(Given data)

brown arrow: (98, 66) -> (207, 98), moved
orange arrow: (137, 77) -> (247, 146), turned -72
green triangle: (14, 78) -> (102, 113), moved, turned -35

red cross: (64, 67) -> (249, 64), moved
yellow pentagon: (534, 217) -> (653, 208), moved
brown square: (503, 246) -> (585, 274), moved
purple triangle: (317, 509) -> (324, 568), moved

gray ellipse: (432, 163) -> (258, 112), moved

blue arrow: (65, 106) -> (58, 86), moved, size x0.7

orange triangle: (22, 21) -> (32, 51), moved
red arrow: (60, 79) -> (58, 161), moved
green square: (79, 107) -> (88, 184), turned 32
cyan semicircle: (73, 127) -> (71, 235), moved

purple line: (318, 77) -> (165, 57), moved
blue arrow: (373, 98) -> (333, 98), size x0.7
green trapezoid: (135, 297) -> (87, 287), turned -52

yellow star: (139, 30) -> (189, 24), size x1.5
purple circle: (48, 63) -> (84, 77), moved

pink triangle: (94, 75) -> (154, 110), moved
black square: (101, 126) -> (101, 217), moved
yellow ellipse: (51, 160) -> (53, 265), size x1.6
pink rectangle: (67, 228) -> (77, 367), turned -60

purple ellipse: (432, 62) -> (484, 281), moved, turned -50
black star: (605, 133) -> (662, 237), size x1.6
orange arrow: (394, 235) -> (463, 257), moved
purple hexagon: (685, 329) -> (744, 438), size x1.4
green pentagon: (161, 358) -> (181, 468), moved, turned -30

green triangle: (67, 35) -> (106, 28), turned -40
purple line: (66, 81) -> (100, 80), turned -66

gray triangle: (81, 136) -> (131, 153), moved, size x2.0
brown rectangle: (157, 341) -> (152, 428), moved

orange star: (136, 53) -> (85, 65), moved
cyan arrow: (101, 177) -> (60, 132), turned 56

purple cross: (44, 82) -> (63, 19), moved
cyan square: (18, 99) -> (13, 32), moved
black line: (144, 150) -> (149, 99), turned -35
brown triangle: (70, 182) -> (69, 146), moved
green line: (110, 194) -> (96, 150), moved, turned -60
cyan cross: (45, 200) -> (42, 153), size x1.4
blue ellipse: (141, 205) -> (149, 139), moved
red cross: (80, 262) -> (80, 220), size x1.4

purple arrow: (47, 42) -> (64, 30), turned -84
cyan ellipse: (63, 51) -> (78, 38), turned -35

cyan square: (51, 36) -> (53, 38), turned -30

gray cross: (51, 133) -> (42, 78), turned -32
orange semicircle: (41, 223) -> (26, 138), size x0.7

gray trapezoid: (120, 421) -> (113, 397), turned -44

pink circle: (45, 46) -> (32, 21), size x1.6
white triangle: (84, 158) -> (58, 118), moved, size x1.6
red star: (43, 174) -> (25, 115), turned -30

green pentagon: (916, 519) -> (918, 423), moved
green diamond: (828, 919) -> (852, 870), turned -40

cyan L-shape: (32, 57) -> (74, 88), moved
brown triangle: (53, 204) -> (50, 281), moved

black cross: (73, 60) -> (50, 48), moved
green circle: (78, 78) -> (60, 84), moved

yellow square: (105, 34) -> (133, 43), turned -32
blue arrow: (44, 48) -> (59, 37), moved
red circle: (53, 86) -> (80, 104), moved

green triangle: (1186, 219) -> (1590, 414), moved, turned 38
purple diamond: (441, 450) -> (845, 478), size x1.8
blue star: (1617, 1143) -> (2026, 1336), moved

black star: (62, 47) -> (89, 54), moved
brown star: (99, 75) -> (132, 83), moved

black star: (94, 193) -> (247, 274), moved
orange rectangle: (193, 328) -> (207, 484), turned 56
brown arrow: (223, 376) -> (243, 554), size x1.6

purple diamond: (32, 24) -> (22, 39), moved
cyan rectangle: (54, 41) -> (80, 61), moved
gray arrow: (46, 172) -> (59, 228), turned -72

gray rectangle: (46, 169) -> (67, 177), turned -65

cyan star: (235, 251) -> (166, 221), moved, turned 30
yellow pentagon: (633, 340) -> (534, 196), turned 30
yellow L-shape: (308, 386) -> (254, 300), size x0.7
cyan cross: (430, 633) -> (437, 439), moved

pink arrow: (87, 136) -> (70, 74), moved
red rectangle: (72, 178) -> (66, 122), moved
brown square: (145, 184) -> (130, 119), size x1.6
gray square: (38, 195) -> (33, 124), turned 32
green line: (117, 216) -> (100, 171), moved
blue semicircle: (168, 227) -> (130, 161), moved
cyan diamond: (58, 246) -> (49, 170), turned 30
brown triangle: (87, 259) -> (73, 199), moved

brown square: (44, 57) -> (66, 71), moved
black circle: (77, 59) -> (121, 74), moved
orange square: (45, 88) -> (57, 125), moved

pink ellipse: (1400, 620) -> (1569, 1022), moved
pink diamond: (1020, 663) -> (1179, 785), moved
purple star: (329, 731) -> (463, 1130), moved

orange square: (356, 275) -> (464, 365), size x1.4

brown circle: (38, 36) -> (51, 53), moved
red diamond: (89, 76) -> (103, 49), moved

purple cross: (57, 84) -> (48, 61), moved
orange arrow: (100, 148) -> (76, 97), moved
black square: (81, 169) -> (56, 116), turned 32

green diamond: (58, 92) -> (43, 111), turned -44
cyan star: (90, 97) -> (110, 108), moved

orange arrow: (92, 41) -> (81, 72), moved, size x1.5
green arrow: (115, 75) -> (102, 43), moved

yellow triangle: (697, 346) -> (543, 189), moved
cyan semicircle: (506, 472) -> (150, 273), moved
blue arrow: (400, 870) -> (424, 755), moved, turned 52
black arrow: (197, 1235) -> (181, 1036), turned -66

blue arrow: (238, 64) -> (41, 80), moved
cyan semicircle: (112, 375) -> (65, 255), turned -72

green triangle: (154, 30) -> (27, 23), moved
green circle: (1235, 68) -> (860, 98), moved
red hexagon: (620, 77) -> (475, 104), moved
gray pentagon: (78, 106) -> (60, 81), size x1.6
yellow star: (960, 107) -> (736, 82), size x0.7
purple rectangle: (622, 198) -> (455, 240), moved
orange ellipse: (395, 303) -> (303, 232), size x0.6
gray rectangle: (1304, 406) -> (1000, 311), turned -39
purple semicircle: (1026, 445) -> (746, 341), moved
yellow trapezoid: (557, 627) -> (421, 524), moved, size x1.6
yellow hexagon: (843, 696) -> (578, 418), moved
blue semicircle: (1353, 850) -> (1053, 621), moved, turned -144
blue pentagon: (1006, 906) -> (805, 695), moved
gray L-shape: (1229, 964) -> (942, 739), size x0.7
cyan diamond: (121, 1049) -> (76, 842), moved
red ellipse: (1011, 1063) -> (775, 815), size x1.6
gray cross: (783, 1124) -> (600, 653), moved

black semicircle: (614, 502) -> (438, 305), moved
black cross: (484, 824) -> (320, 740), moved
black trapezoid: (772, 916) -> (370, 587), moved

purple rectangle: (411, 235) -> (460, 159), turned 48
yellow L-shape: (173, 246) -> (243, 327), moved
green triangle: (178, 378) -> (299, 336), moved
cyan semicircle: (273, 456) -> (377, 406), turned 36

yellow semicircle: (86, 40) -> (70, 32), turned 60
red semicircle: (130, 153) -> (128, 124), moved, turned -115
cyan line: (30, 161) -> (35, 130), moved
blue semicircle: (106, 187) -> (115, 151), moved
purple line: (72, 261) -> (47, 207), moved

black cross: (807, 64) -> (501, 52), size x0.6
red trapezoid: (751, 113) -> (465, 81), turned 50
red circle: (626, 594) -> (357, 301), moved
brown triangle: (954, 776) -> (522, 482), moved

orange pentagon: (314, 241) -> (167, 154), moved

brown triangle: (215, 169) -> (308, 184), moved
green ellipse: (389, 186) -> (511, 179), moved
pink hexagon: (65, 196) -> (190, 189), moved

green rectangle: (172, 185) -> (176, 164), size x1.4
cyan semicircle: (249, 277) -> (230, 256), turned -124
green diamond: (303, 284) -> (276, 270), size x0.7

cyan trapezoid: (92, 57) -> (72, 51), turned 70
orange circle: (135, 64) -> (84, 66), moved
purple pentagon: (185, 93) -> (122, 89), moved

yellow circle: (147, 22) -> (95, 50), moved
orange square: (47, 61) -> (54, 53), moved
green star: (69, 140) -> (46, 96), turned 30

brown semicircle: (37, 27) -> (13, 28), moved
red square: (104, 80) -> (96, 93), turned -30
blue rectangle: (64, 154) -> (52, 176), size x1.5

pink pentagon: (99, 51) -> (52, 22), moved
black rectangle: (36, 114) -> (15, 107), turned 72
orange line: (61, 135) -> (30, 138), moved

(End Given data)

Task instructions |
Tell how many lines above contain the word "shape". Give the number alone.

Response area |
4